-- Task statement --
When you give the entries again, keep every word as it stands and drop the pictures.
==== Provided information ====
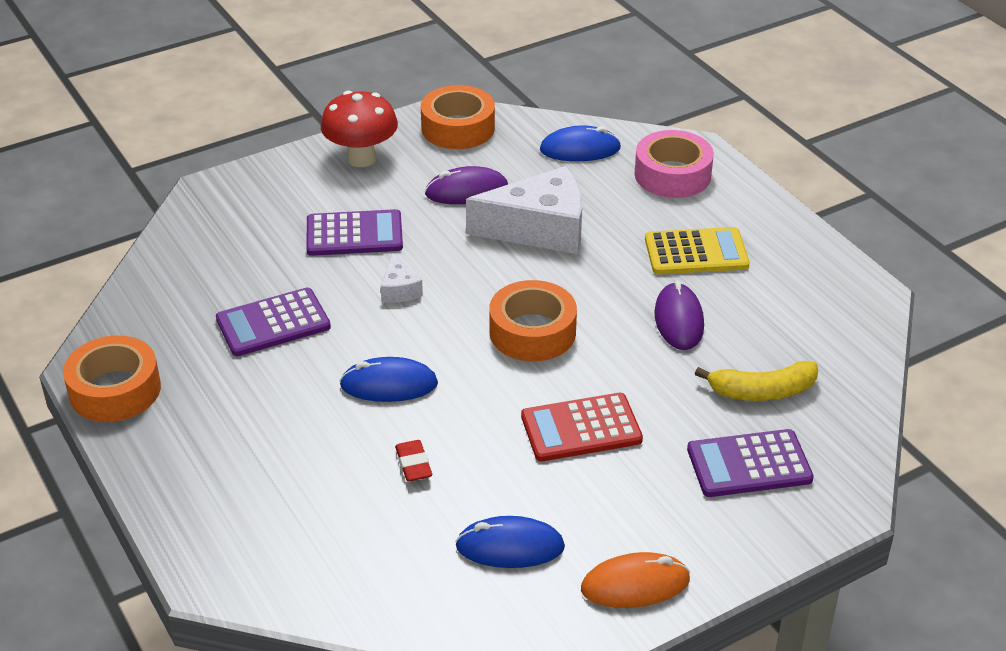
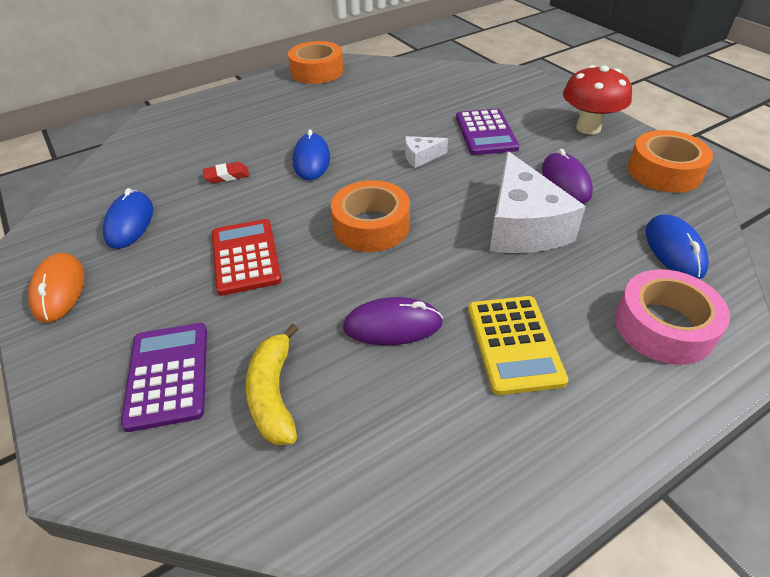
camera: 90 degrees right, 5 degrees up
purple calculator [216,288,331,356] -> none

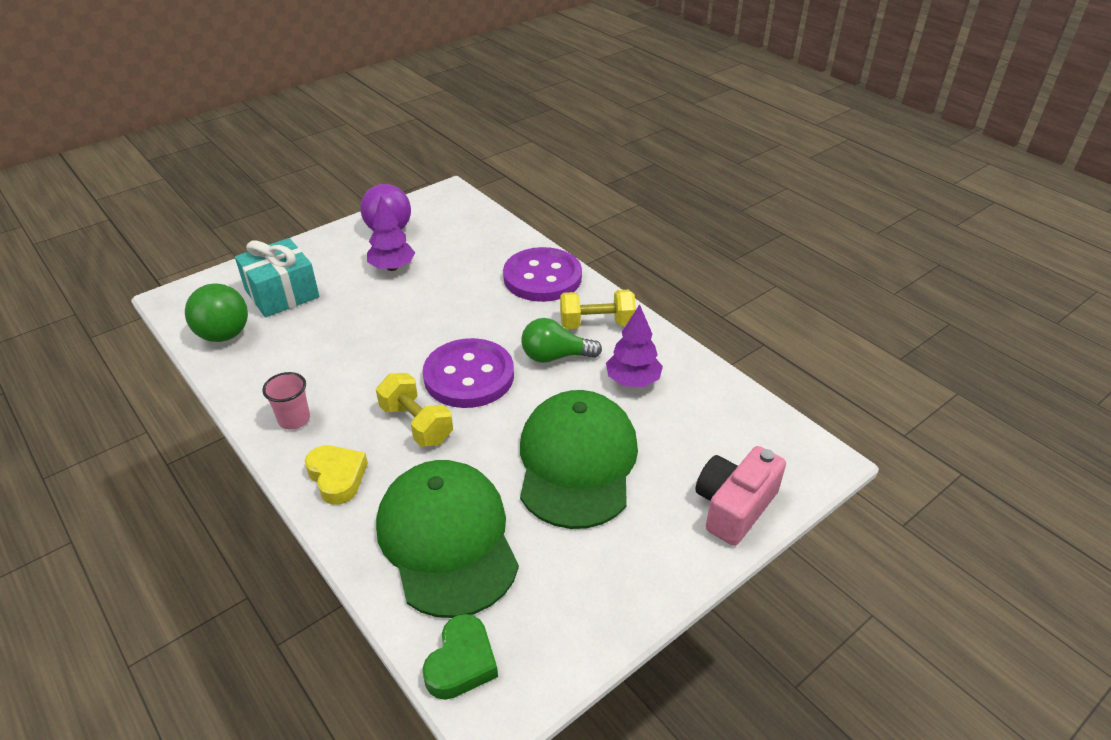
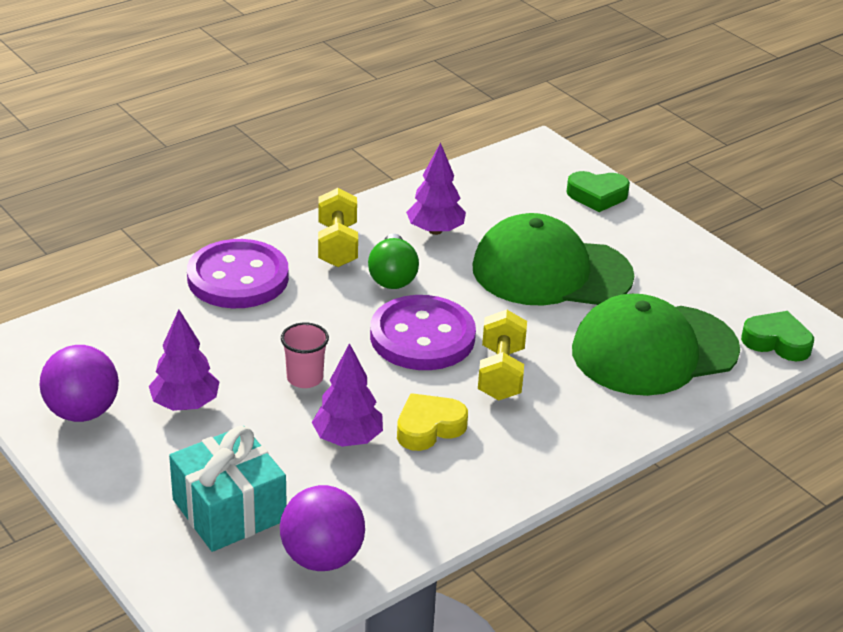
camera: 90 degrees left, 5 degrees down
green ball [185,283,248,342] -> purple ball [280,485,365,571]
pink cup [262,372,310,430] -> pink cup moved to [281,322,329,388]
yellow heart [305,445,368,505] -> yellow heart moved to [397,393,468,451]
yellow dumbbell [376,373,453,447] -> yellow dumbbell turned 45 degrees counterclockwise [478,310,527,400]
pink camera [695,446,786,546] -> green heart [566,171,630,212]
none -> purple tree [312,343,383,447]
====
-- Response for this exercise --
camera: 90 degrees right, 5 degrees up
purple calculator [216,288,331,356] -> none

camera: 90 degrees left, 5 degrees down
green ball [185,283,248,342] -> purple ball [280,485,365,571]
pink cup [262,372,310,430] -> pink cup moved to [281,322,329,388]
yellow heart [305,445,368,505] -> yellow heart moved to [397,393,468,451]
yellow dumbbell [376,373,453,447] -> yellow dumbbell turned 45 degrees counterclockwise [478,310,527,400]
pink camera [695,446,786,546] -> green heart [566,171,630,212]
none -> purple tree [312,343,383,447]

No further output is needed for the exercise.